**Aim of the exercise:** Isolate every line in the records below with "degrees" in it.

════════════════════

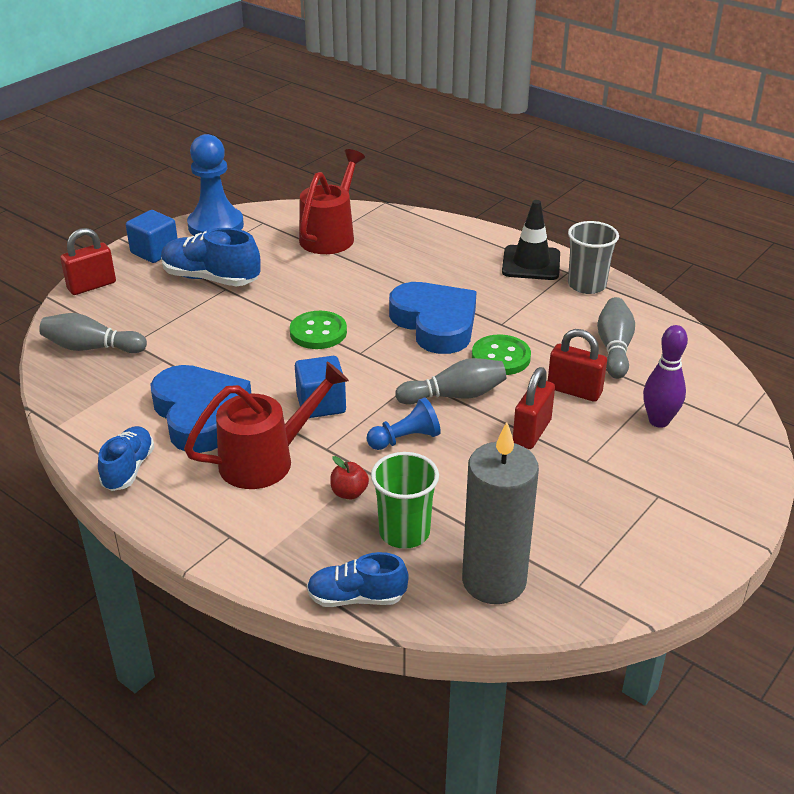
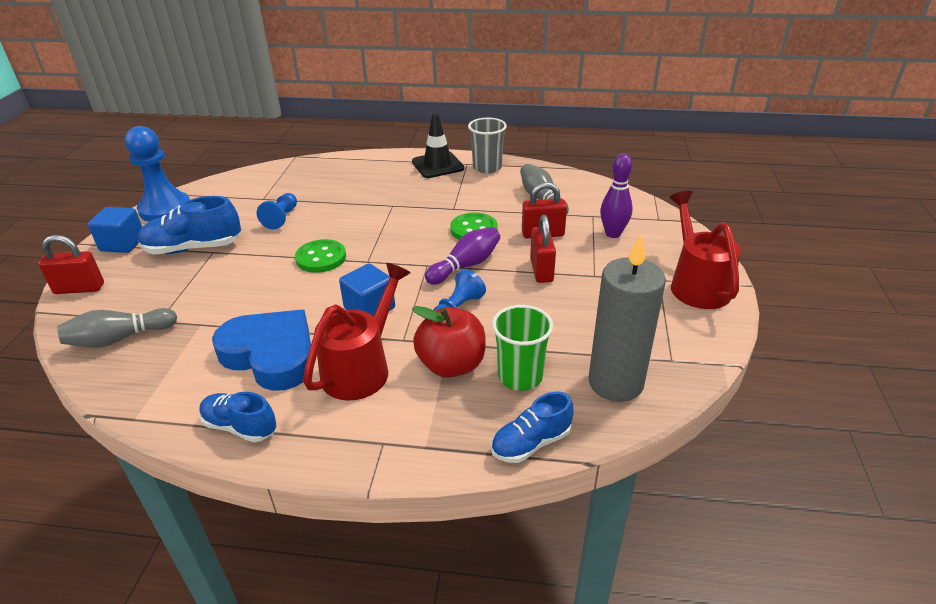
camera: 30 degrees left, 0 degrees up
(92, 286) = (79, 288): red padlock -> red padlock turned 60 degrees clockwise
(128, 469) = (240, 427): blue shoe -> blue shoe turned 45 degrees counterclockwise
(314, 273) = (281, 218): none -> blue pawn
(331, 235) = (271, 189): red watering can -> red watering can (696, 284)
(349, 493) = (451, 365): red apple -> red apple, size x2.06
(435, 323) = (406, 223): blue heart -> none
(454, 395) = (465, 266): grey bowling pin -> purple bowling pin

════════════════════

**Response to this exercise:**
camera: 30 degrees left, 0 degrees up
(92, 286) = (79, 288): red padlock -> red padlock turned 60 degrees clockwise
(128, 469) = (240, 427): blue shoe -> blue shoe turned 45 degrees counterclockwise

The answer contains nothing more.